[TASK]
Your task is to find every line of the data that holds the string "plant" and copy it.

[SUPPLIED DATA]
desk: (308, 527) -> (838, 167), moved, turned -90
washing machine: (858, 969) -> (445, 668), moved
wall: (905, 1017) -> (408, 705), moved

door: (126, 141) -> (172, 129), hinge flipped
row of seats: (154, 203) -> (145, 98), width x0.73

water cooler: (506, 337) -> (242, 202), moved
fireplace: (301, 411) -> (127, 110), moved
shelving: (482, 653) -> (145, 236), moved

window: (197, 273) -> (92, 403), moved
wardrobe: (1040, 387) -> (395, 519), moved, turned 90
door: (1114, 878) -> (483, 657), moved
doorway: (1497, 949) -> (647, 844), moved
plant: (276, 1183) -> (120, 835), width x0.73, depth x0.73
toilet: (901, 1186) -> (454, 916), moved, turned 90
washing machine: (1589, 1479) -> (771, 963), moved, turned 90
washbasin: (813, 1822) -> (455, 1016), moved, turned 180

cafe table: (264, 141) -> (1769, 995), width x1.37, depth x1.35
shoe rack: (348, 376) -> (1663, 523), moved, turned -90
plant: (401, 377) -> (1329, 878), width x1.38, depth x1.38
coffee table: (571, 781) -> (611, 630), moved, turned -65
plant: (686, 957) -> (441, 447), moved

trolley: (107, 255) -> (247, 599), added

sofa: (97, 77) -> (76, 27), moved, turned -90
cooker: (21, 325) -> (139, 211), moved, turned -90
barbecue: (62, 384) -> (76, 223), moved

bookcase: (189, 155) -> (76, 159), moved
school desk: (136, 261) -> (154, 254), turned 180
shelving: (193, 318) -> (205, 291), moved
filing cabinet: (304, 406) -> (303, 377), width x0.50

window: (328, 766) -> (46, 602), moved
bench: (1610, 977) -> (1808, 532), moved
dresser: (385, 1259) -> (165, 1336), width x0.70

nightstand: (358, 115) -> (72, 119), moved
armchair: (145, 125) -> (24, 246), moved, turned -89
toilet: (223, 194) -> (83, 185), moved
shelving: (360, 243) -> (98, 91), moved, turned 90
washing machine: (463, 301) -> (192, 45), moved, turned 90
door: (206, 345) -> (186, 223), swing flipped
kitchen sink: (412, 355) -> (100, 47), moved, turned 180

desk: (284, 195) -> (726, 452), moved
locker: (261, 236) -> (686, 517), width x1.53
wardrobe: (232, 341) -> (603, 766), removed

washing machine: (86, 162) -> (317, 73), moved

[RESPONSE TO THIS EXERCISE]
plant: (276, 1183) -> (120, 835), width x0.73, depth x0.73
plant: (401, 377) -> (1329, 878), width x1.38, depth x1.38
plant: (686, 957) -> (441, 447), moved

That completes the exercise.